→ **WORK TO COMPLETE**
In the listing below, find each line that holds "insert" and list it.

→ **AVAILABLE DATA**
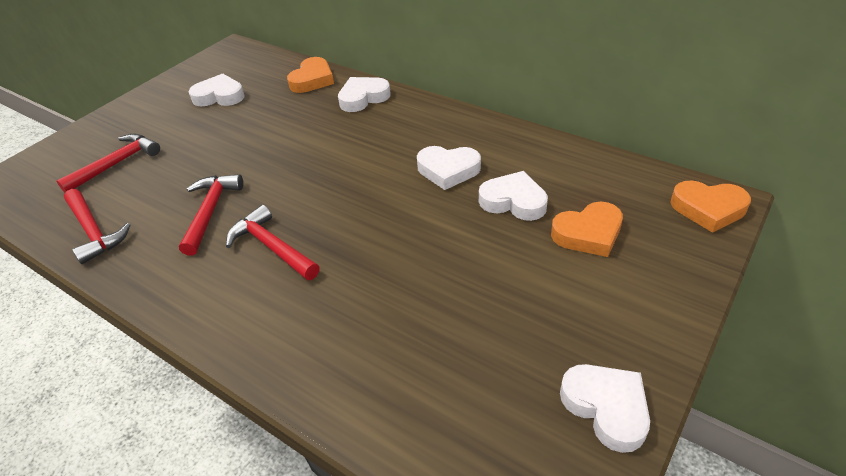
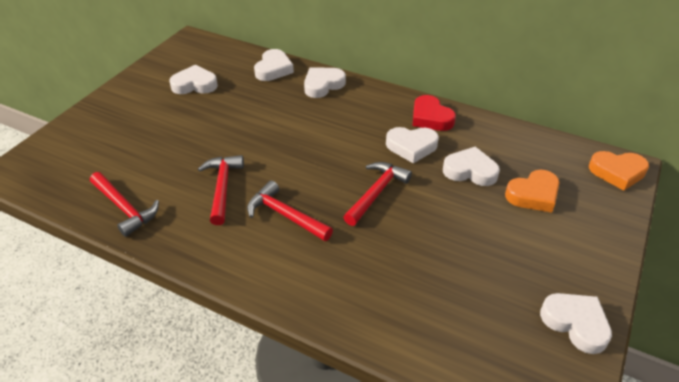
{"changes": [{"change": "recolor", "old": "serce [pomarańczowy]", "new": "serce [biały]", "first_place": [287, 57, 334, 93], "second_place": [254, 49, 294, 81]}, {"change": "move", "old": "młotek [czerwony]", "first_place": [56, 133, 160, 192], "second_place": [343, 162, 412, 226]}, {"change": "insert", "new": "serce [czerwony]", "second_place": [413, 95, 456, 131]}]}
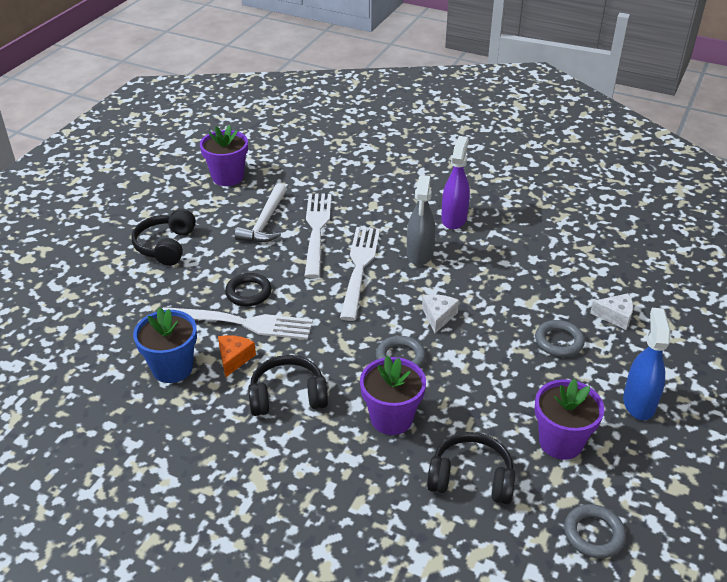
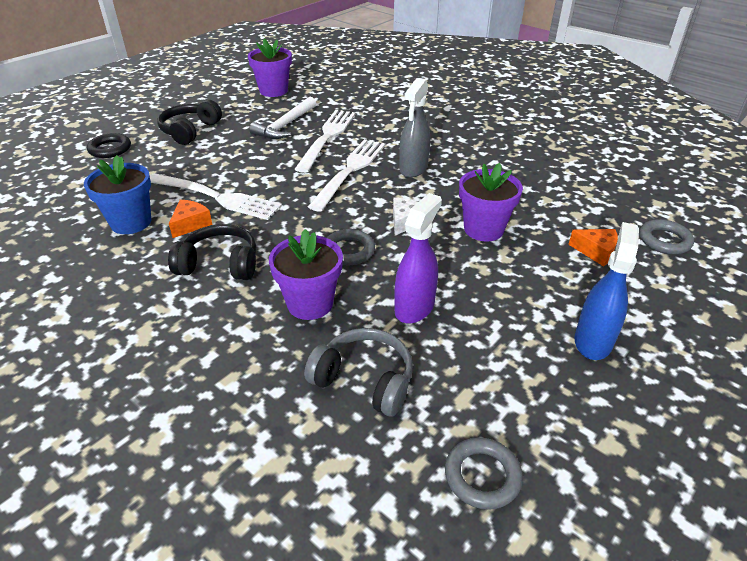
{"changes": [{"change": "move", "old": "spryskiwacz [fioletowy]", "first_place": [441, 136, 470, 230], "second_place": [394, 193, 442, 324]}, {"change": "move", "old": "pierścień [czarny]", "first_place": [225, 273, 272, 306], "second_place": [87, 133, 131, 158]}, {"change": "recolor", "old": "ser [biały]", "new": "ser [pomarańczowy]", "first_place": [590, 293, 633, 330], "second_place": [568, 229, 618, 267]}, {"change": "move", "old": "pierścień [szary]", "first_place": [535, 320, 585, 357], "second_place": [639, 219, 694, 254]}, {"change": "move", "old": "doniczka [fioletowy]", "first_place": [535, 379, 604, 460], "second_place": [459, 163, 523, 242]}, {"change": "recolor", "old": "słuchawki [czarny]", "new": "słuchawki [szary]", "first_place": [427, 432, 515, 504], "second_place": [304, 328, 413, 416]}]}
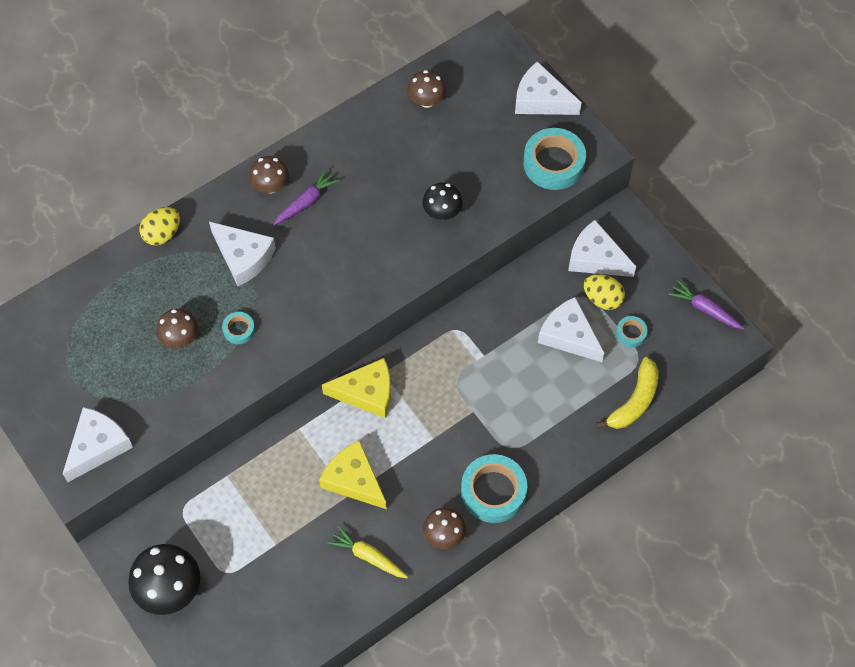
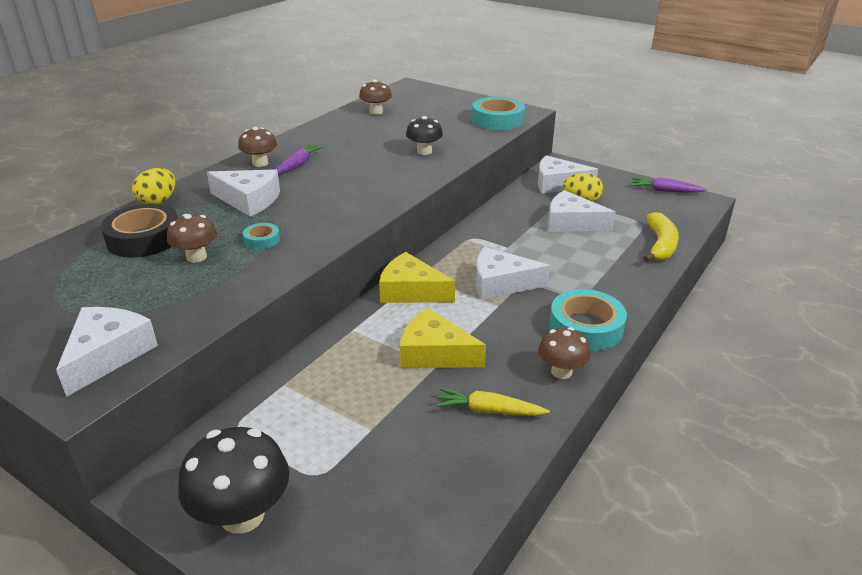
{"changes": [{"change": "move", "old": "ser [biały]", "first_place": [515, 61, 582, 115], "second_place": [476, 247, 550, 300]}, {"change": "delete", "old": "taśma klejąca [turkusowy]", "first_place": [616, 316, 648, 347]}, {"change": "rotate", "old": "ser [żółty]", "first_place": [322, 358, 391, 418], "second_place": [379, 252, 455, 303], "degrees": -135}, {"change": "insert", "new": "taśma klejąca [czarny]", "second_place": [101, 203, 178, 258]}]}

→ **EXERCISE SOLUTION**
{"changes": [{"change": "recolor", "old": "serce [pomarańczowy]", "new": "serce [biały]", "first_place": [287, 57, 334, 93], "second_place": [254, 49, 294, 81]}, {"change": "move", "old": "młotek [czerwony]", "first_place": [56, 133, 160, 192], "second_place": [343, 162, 412, 226]}, {"change": "insert", "new": "serce [czerwony]", "second_place": [413, 95, 456, 131]}]}
{"changes": [{"change": "move", "old": "ser [biały]", "first_place": [515, 61, 582, 115], "second_place": [476, 247, 550, 300]}, {"change": "delete", "old": "taśma klejąca [turkusowy]", "first_place": [616, 316, 648, 347]}, {"change": "rotate", "old": "ser [żółty]", "first_place": [322, 358, 391, 418], "second_place": [379, 252, 455, 303], "degrees": -135}, {"change": "insert", "new": "taśma klejąca [czarny]", "second_place": [101, 203, 178, 258]}]}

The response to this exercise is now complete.